■ Work instructions
Can you pull out every line below word for word, leaving the pictures out of your answer?

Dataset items

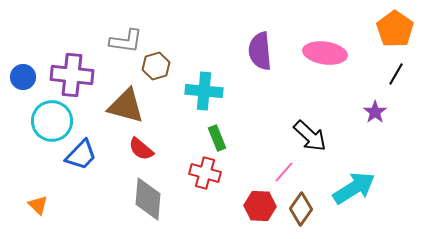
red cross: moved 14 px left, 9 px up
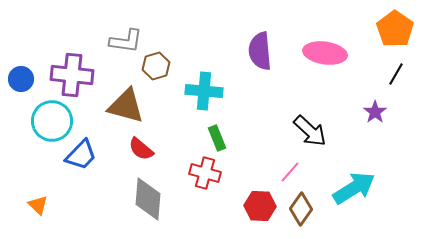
blue circle: moved 2 px left, 2 px down
black arrow: moved 5 px up
pink line: moved 6 px right
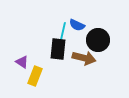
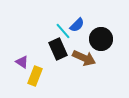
blue semicircle: rotated 70 degrees counterclockwise
cyan line: rotated 54 degrees counterclockwise
black circle: moved 3 px right, 1 px up
black rectangle: rotated 30 degrees counterclockwise
brown arrow: rotated 10 degrees clockwise
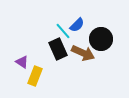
brown arrow: moved 1 px left, 5 px up
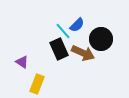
black rectangle: moved 1 px right
yellow rectangle: moved 2 px right, 8 px down
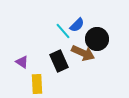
black circle: moved 4 px left
black rectangle: moved 12 px down
yellow rectangle: rotated 24 degrees counterclockwise
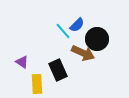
black rectangle: moved 1 px left, 9 px down
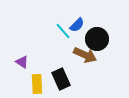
brown arrow: moved 2 px right, 2 px down
black rectangle: moved 3 px right, 9 px down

■ Problem solution
red cross: moved 14 px left, 9 px up
blue circle: moved 2 px left, 2 px down
black arrow: moved 5 px up
pink line: moved 6 px right
blue semicircle: rotated 70 degrees counterclockwise
cyan line: rotated 54 degrees counterclockwise
black circle: moved 3 px right, 1 px up
black rectangle: rotated 30 degrees counterclockwise
brown arrow: rotated 10 degrees clockwise
brown arrow: moved 1 px left, 5 px up
black rectangle: moved 1 px right
yellow rectangle: moved 2 px right, 8 px down
black circle: moved 4 px left
black rectangle: moved 12 px down
yellow rectangle: rotated 24 degrees counterclockwise
black rectangle: moved 1 px left, 9 px down
brown arrow: moved 2 px right, 2 px down
black rectangle: moved 3 px right, 9 px down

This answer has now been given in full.